• TASK ITEM: The lines below that include the word "degrees" are to be reported.

• GIVEN INFORMATION:
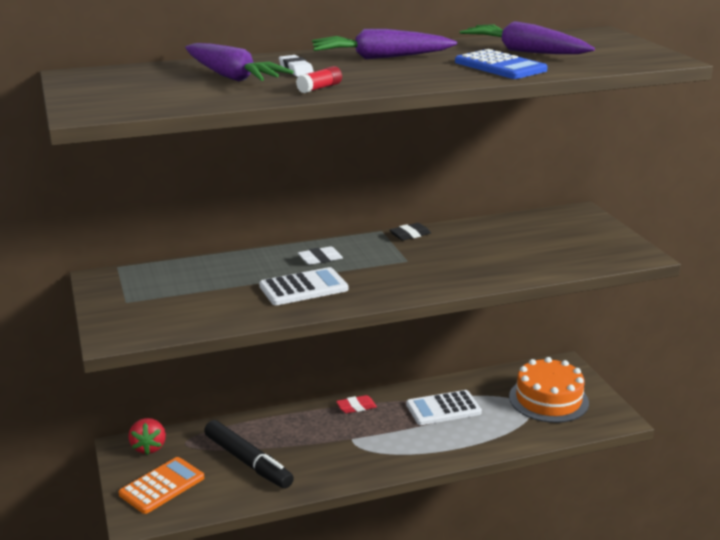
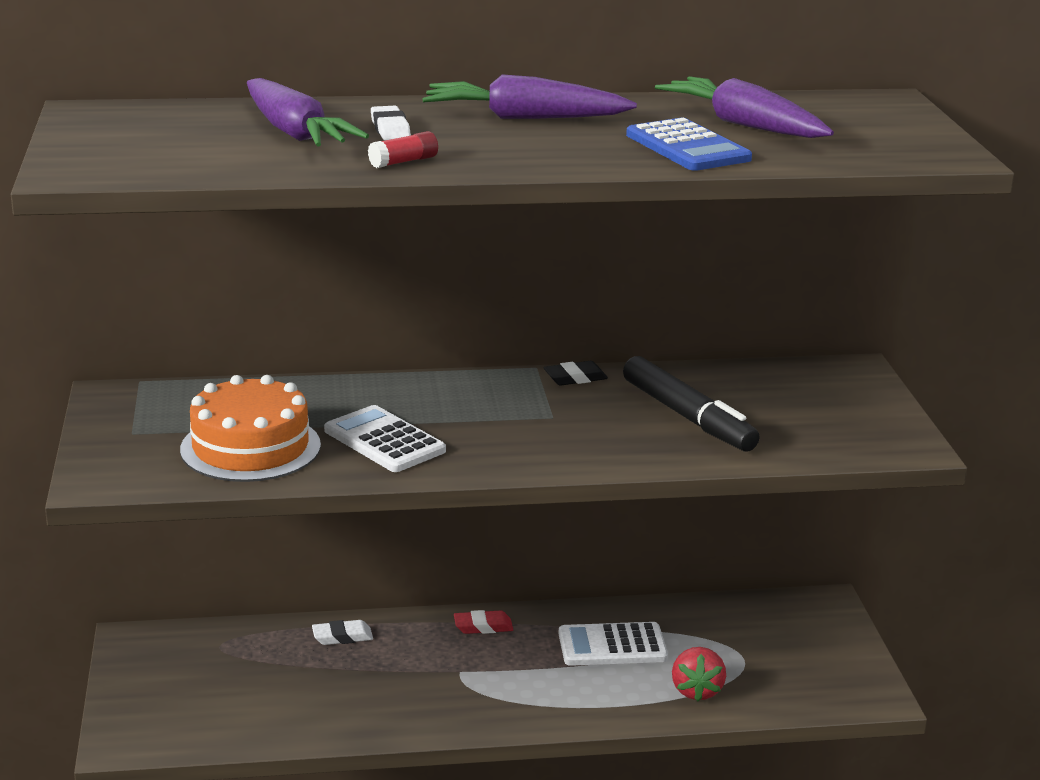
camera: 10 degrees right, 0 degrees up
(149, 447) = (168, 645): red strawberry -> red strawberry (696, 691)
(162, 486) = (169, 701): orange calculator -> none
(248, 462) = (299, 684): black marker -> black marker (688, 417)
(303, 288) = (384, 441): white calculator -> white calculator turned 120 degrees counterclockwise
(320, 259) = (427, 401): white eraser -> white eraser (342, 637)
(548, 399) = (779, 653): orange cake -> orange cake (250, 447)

---

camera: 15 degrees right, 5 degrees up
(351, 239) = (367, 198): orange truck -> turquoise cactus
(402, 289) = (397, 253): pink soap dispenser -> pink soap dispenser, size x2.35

• SOLUTION:
camera: 10 degrees right, 0 degrees up
(303, 288) = (384, 441): white calculator -> white calculator turned 120 degrees counterclockwise
camera: 15 degrees right, 5 degrees up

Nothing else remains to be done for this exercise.